• **Instructions to follow**: When you reach the line containing "orange pawn [419,102,446,151]" in the records below, start copying exactly, and stop once you have copied the line containing "none -> blue bowl [108,152,205,220]".

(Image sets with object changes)

# # #

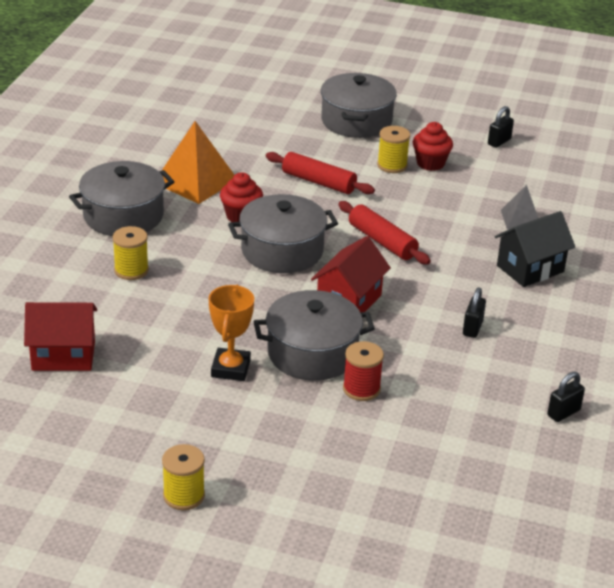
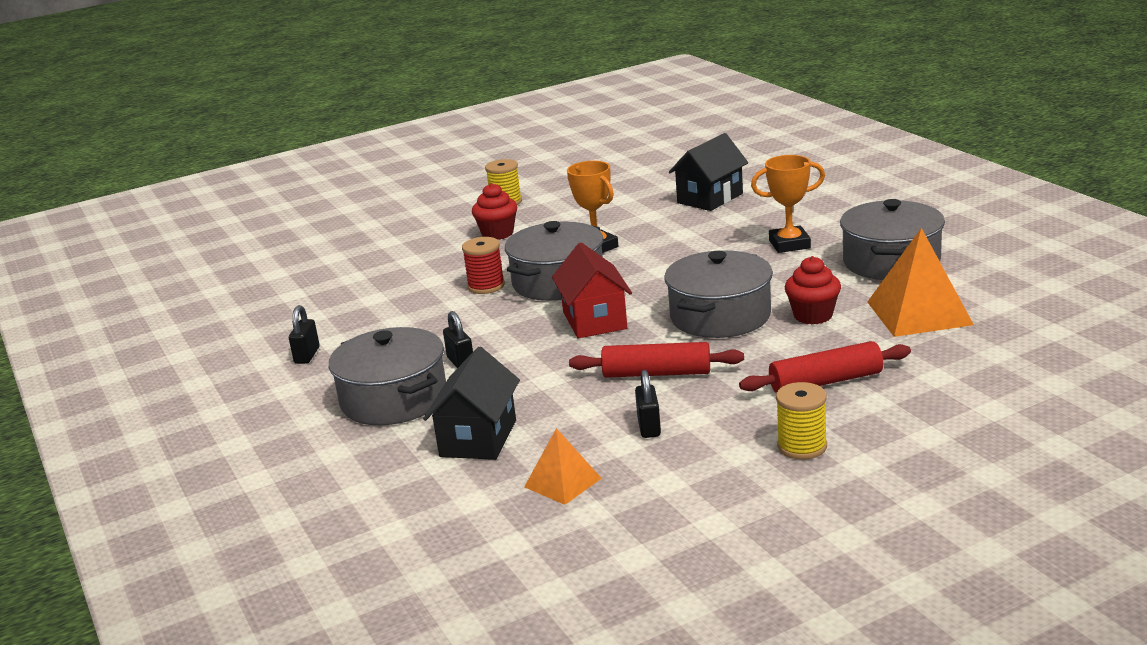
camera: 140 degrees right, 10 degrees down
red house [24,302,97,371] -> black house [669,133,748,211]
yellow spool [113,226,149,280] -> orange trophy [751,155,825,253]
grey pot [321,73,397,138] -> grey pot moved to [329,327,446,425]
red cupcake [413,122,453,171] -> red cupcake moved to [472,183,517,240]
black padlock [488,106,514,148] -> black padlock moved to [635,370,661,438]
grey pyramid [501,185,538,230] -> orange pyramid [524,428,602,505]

# # #

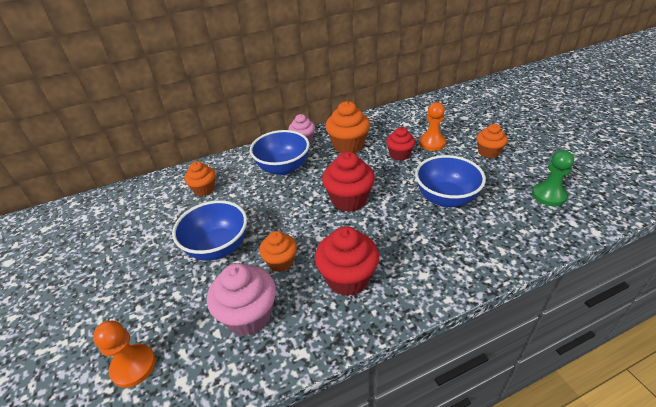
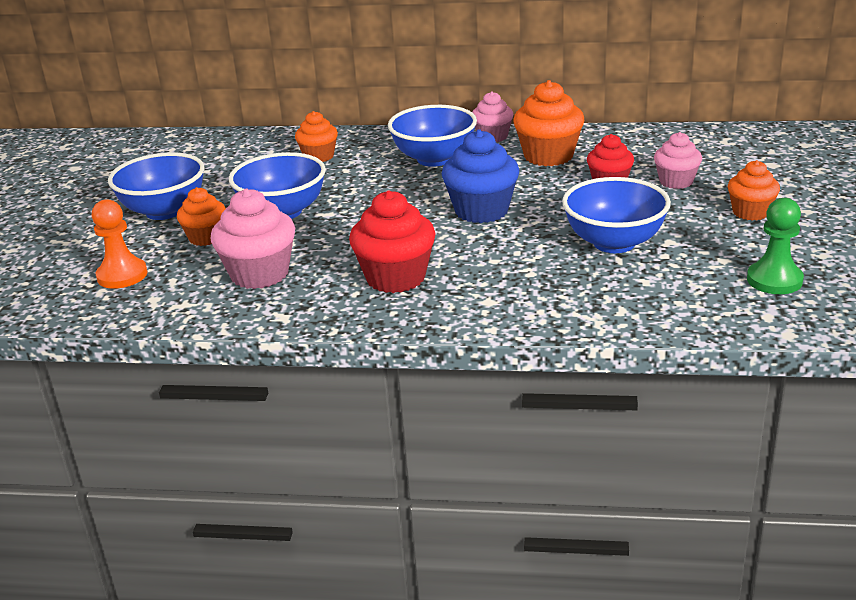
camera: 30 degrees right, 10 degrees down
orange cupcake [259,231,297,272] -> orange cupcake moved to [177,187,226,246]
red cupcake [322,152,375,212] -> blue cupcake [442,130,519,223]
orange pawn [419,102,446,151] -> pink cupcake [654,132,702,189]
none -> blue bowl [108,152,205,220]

# # #

• **Task output**:
orange pawn [419,102,446,151] -> pink cupcake [654,132,702,189]
none -> blue bowl [108,152,205,220]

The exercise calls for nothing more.